** Opening MATERIAL FOR THIS EXERCISE block **

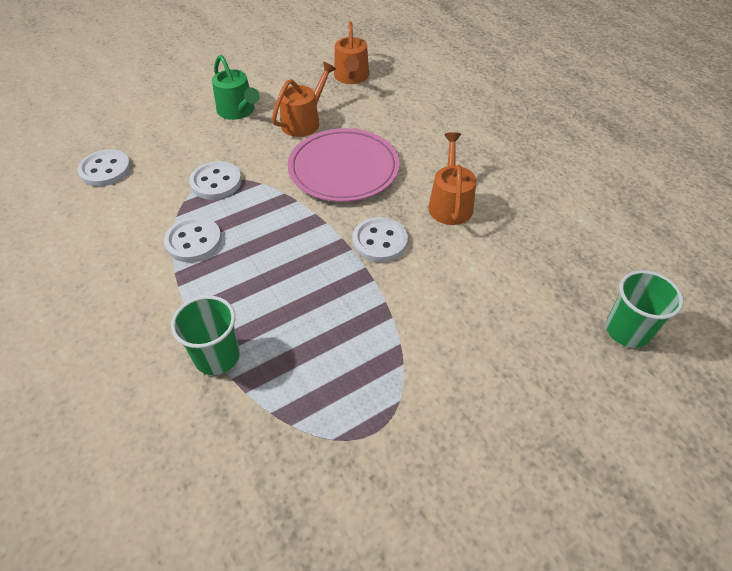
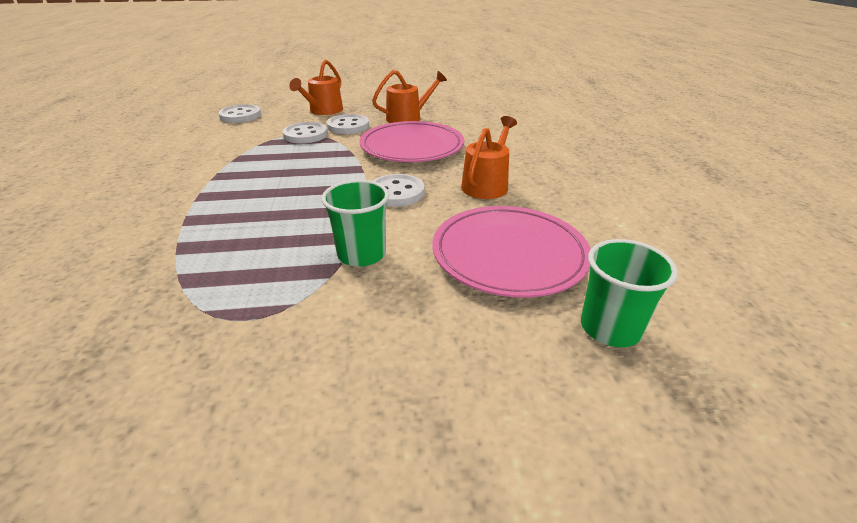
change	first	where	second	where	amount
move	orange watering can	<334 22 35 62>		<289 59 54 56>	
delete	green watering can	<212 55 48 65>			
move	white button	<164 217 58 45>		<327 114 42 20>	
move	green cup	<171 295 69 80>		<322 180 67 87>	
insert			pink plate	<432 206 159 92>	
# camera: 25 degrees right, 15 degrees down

** Closing MATERIAL FOR THIS EXERCISE block **

WHAT THIS TASK INVOLVES
Return the records above in their entirety, word for word, with the pictures removed.

SOLUTION
change	first	where	second	where	amount
move	orange watering can	<334 22 35 62>		<289 59 54 56>	
delete	green watering can	<212 55 48 65>			
move	white button	<164 217 58 45>		<327 114 42 20>	
move	green cup	<171 295 69 80>		<322 180 67 87>	
insert			pink plate	<432 206 159 92>	
# camera: 25 degrees right, 15 degrees down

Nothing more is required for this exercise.